Repeat, line for line, the entries below from the first line to the line containing "SD: microSD -> SD-SPI", counting both ends.

**RECORDS FOR PROCESSING:**
========================

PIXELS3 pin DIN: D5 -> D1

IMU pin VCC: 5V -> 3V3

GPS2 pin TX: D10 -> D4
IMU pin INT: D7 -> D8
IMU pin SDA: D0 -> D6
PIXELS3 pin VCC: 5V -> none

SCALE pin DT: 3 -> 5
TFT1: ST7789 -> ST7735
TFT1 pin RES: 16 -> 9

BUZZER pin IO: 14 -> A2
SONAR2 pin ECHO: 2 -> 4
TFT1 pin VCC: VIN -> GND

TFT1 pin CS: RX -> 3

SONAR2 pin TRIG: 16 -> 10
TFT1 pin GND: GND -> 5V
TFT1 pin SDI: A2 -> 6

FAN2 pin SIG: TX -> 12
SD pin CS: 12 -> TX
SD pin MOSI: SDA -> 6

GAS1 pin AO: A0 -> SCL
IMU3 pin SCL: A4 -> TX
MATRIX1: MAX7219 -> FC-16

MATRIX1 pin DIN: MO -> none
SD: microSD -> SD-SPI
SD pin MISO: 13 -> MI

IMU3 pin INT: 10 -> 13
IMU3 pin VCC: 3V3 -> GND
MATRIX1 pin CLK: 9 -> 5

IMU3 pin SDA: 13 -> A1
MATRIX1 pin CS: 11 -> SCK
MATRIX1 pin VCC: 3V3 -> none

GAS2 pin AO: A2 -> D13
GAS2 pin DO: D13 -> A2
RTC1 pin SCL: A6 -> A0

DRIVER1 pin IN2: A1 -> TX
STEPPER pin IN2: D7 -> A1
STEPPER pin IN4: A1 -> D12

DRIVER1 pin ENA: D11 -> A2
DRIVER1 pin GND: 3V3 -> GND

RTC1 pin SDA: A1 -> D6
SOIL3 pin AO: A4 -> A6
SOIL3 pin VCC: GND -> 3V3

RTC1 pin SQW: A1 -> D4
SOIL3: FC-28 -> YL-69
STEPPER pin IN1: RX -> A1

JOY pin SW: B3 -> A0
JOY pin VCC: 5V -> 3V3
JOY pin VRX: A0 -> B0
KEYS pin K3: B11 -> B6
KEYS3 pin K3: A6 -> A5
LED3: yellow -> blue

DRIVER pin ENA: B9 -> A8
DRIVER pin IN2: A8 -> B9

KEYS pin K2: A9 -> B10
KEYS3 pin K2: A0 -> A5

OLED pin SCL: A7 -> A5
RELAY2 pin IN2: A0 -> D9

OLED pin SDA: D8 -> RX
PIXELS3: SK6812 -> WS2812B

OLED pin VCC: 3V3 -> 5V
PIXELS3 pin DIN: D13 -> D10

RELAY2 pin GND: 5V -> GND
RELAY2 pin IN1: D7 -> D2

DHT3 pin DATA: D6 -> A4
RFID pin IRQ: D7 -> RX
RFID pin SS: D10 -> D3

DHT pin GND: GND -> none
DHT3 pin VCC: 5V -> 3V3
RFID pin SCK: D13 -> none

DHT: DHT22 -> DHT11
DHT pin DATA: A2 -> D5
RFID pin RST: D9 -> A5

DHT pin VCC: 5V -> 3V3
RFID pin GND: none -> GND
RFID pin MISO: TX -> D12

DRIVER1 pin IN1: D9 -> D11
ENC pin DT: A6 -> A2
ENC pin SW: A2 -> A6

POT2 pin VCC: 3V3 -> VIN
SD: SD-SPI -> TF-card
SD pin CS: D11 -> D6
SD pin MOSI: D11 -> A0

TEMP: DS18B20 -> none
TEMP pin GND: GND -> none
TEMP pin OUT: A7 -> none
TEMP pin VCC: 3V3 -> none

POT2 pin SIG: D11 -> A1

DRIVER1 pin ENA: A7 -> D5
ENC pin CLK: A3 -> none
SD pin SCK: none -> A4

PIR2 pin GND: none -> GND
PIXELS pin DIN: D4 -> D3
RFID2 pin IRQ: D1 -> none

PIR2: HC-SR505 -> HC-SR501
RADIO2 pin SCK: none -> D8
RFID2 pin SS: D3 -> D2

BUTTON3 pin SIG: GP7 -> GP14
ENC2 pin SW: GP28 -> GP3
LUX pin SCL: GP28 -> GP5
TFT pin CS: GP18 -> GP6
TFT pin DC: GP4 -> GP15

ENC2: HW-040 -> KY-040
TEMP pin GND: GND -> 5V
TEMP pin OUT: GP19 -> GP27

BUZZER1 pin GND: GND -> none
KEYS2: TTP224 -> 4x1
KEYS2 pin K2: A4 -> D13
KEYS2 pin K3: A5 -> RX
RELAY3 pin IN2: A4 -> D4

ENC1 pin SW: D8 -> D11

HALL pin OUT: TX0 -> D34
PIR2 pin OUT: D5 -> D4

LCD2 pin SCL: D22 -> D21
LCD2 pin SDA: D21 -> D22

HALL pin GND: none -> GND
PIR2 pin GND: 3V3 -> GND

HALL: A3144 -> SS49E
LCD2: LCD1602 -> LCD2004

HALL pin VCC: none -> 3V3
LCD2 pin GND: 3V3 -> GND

========================

**WRITTEN RESPONSE:**
PIXELS3 pin DIN: D5 -> D1

IMU pin VCC: 5V -> 3V3

GPS2 pin TX: D10 -> D4
IMU pin INT: D7 -> D8
IMU pin SDA: D0 -> D6
PIXELS3 pin VCC: 5V -> none

SCALE pin DT: 3 -> 5
TFT1: ST7789 -> ST7735
TFT1 pin RES: 16 -> 9

BUZZER pin IO: 14 -> A2
SONAR2 pin ECHO: 2 -> 4
TFT1 pin VCC: VIN -> GND

TFT1 pin CS: RX -> 3

SONAR2 pin TRIG: 16 -> 10
TFT1 pin GND: GND -> 5V
TFT1 pin SDI: A2 -> 6

FAN2 pin SIG: TX -> 12
SD pin CS: 12 -> TX
SD pin MOSI: SDA -> 6

GAS1 pin AO: A0 -> SCL
IMU3 pin SCL: A4 -> TX
MATRIX1: MAX7219 -> FC-16

MATRIX1 pin DIN: MO -> none
SD: microSD -> SD-SPI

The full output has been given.